↓

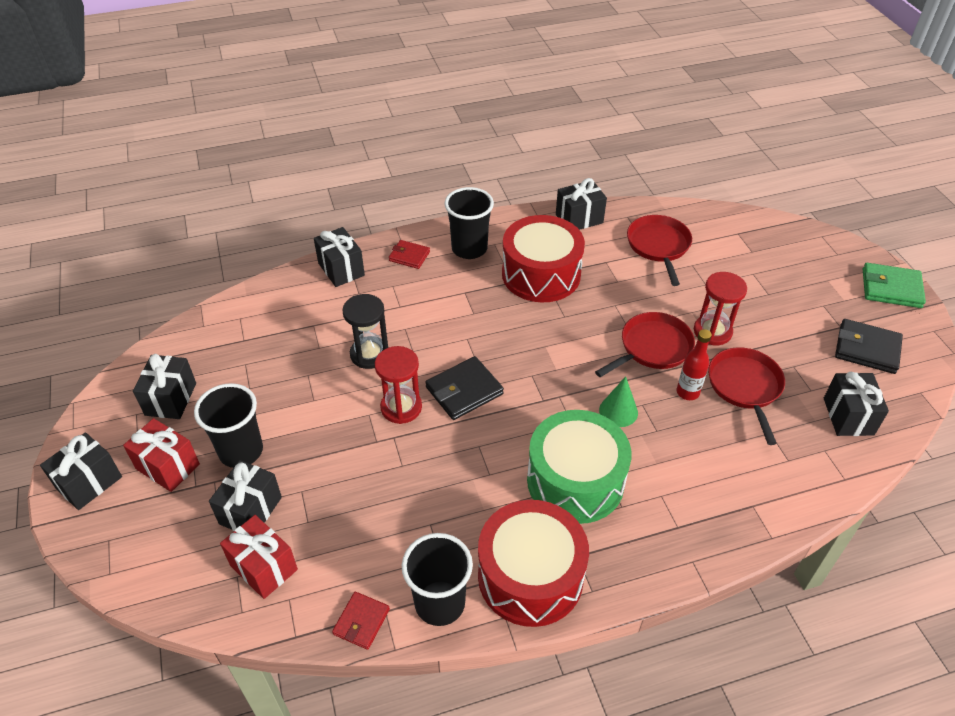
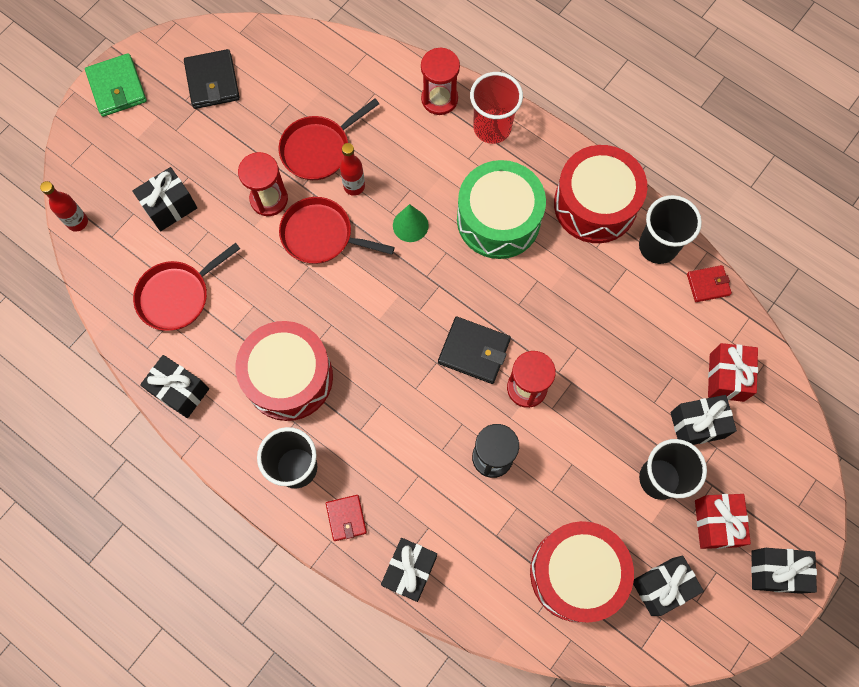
camera: 125 degrees left, 25 degrees up
(238, 354) = (576, 573): none -> red drum
(685, 537) = (492, 128): none -> red cup
(750, 511) = (439, 99): none -> red hourglass
(763, 221) = (77, 222): none -> red bottle
(848, 416) = (301, 70): black gift -> black gift (170, 207)

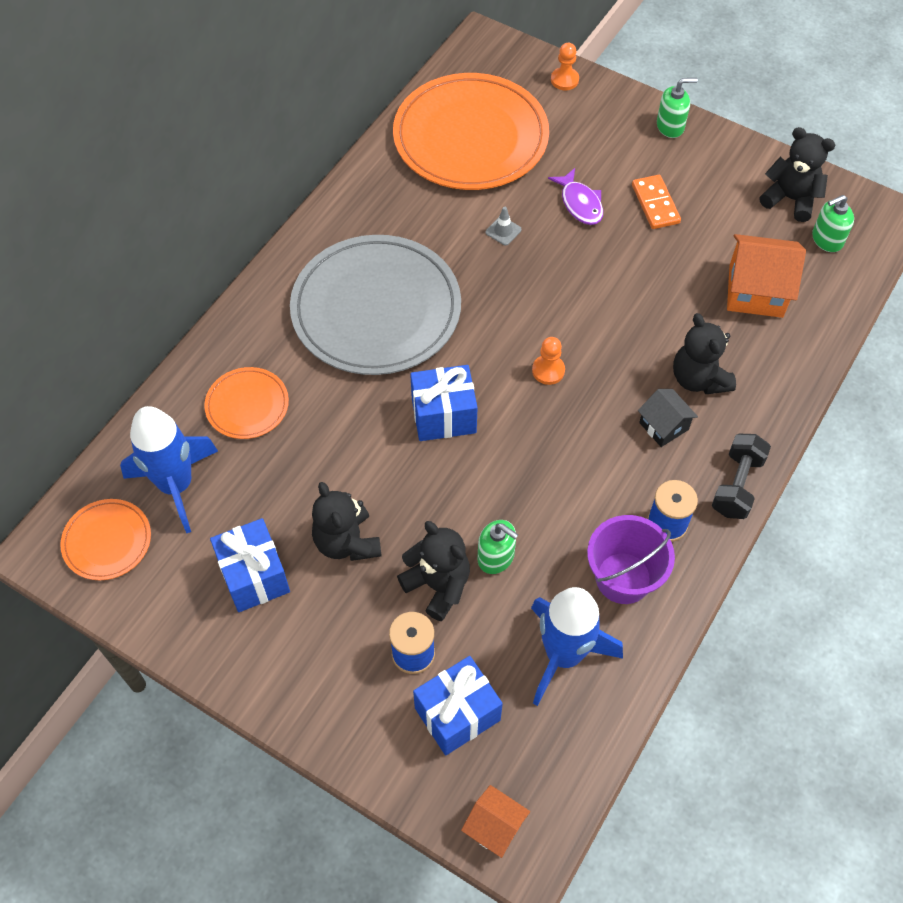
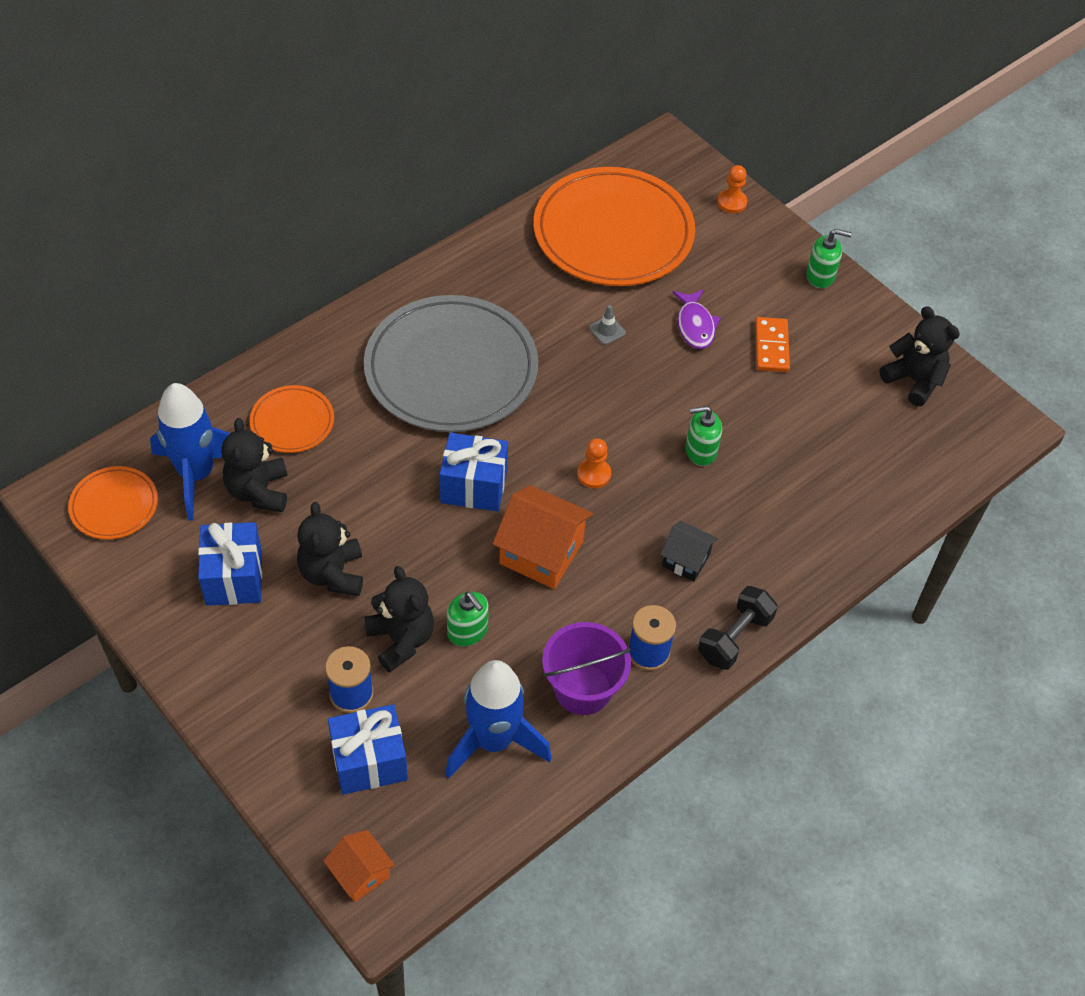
camera: 15 degrees right, 5 degrees down
(663, 426) = (685, 560): black house -> black house turned 45 degrees counterclockwise
(698, 379) = (741, 526): black teddy bear -> black teddy bear (258, 491)
(756, 291) = (837, 459): orange house -> orange house (541, 552)
(827, 239) = (934, 430): green soap dispenser -> green soap dispenser (700, 451)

↑

WHAT YOU WILL DO: Leave out the pictures and copy exactly the lines from the one with "(848, 416) = (301, 70): black" through the last line of the records above.

RESPONSE TO THE EXERCISE:
(848, 416) = (301, 70): black gift -> black gift (170, 207)

camera: 15 degrees right, 5 degrees down
(663, 426) = (685, 560): black house -> black house turned 45 degrees counterclockwise
(698, 379) = (741, 526): black teddy bear -> black teddy bear (258, 491)
(756, 291) = (837, 459): orange house -> orange house (541, 552)
(827, 239) = (934, 430): green soap dispenser -> green soap dispenser (700, 451)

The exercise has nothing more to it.